Activity: Exact transcription of the records is required.

#### Extracted entries ####

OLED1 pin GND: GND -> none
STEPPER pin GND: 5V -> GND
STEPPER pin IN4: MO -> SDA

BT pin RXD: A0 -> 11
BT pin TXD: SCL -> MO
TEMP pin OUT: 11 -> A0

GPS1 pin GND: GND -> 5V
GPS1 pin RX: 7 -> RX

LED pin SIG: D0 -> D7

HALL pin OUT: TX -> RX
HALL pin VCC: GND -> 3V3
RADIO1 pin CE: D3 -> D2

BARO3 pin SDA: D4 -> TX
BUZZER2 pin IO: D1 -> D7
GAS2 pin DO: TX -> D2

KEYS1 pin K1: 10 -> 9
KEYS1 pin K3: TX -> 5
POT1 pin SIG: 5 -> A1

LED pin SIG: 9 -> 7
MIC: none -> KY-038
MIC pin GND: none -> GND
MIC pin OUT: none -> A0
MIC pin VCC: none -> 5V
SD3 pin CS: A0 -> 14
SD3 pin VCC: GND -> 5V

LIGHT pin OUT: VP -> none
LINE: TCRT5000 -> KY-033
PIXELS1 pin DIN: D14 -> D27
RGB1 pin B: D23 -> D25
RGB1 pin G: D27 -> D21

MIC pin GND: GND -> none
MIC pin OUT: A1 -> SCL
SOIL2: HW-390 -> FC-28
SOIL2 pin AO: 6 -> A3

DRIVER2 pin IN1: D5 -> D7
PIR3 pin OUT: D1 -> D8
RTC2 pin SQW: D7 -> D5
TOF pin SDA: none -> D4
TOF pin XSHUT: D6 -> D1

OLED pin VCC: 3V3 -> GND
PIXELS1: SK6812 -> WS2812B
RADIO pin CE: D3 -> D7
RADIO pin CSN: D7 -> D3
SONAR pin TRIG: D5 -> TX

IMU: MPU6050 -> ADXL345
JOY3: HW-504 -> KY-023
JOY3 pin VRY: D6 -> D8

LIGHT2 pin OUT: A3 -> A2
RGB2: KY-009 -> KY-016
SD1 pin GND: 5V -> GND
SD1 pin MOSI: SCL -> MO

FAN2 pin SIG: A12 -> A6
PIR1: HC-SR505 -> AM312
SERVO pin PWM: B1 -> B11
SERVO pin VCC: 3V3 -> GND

####

Response to this task:
OLED1 pin GND: GND -> none
STEPPER pin GND: 5V -> GND
STEPPER pin IN4: MO -> SDA

BT pin RXD: A0 -> 11
BT pin TXD: SCL -> MO
TEMP pin OUT: 11 -> A0

GPS1 pin GND: GND -> 5V
GPS1 pin RX: 7 -> RX

LED pin SIG: D0 -> D7

HALL pin OUT: TX -> RX
HALL pin VCC: GND -> 3V3
RADIO1 pin CE: D3 -> D2

BARO3 pin SDA: D4 -> TX
BUZZER2 pin IO: D1 -> D7
GAS2 pin DO: TX -> D2

KEYS1 pin K1: 10 -> 9
KEYS1 pin K3: TX -> 5
POT1 pin SIG: 5 -> A1

LED pin SIG: 9 -> 7
MIC: none -> KY-038
MIC pin GND: none -> GND
MIC pin OUT: none -> A0
MIC pin VCC: none -> 5V
SD3 pin CS: A0 -> 14
SD3 pin VCC: GND -> 5V

LIGHT pin OUT: VP -> none
LINE: TCRT5000 -> KY-033
PIXELS1 pin DIN: D14 -> D27
RGB1 pin B: D23 -> D25
RGB1 pin G: D27 -> D21

MIC pin GND: GND -> none
MIC pin OUT: A1 -> SCL
SOIL2: HW-390 -> FC-28
SOIL2 pin AO: 6 -> A3

DRIVER2 pin IN1: D5 -> D7
PIR3 pin OUT: D1 -> D8
RTC2 pin SQW: D7 -> D5
TOF pin SDA: none -> D4
TOF pin XSHUT: D6 -> D1

OLED pin VCC: 3V3 -> GND
PIXELS1: SK6812 -> WS2812B
RADIO pin CE: D3 -> D7
RADIO pin CSN: D7 -> D3
SONAR pin TRIG: D5 -> TX

IMU: MPU6050 -> ADXL345
JOY3: HW-504 -> KY-023
JOY3 pin VRY: D6 -> D8

LIGHT2 pin OUT: A3 -> A2
RGB2: KY-009 -> KY-016
SD1 pin GND: 5V -> GND
SD1 pin MOSI: SCL -> MO

FAN2 pin SIG: A12 -> A6
PIR1: HC-SR505 -> AM312
SERVO pin PWM: B1 -> B11
SERVO pin VCC: 3V3 -> GND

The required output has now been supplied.